Please return all lines of the data below containing the string "none".

[Collected data]
"""
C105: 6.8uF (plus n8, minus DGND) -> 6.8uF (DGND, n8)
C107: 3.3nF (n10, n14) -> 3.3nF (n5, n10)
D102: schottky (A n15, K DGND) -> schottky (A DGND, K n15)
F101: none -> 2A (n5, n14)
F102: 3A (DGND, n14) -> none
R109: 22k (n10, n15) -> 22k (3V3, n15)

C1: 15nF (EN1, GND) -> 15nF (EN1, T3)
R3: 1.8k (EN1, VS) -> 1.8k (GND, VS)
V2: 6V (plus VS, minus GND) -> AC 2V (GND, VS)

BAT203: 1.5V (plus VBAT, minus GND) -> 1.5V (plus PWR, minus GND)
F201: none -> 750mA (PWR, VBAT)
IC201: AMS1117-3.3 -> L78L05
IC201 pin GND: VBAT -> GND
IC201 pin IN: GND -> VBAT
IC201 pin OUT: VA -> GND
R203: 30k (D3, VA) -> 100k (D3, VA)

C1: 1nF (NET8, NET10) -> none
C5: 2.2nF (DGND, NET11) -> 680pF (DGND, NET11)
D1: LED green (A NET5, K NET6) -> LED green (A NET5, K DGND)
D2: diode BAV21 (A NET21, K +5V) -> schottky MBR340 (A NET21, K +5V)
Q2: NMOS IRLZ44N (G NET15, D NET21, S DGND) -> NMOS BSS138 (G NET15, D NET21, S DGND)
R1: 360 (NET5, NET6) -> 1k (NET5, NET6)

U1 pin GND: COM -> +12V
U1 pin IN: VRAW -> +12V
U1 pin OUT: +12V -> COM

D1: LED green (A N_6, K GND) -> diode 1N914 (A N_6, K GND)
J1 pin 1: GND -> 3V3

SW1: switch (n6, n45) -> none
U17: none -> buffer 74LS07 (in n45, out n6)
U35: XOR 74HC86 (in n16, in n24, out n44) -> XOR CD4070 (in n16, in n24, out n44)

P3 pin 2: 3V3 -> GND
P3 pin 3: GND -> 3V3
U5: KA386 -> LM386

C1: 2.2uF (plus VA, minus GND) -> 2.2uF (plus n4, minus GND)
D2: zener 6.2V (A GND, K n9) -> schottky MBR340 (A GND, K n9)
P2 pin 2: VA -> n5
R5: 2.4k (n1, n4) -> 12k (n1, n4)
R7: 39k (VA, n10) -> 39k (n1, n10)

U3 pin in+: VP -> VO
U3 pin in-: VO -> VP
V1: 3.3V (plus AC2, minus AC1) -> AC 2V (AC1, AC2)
"""
• Your response
F101: none -> 2A (n5, n14)
F102: 3A (DGND, n14) -> none
F201: none -> 750mA (PWR, VBAT)
C1: 1nF (NET8, NET10) -> none
SW1: switch (n6, n45) -> none
U17: none -> buffer 74LS07 (in n45, out n6)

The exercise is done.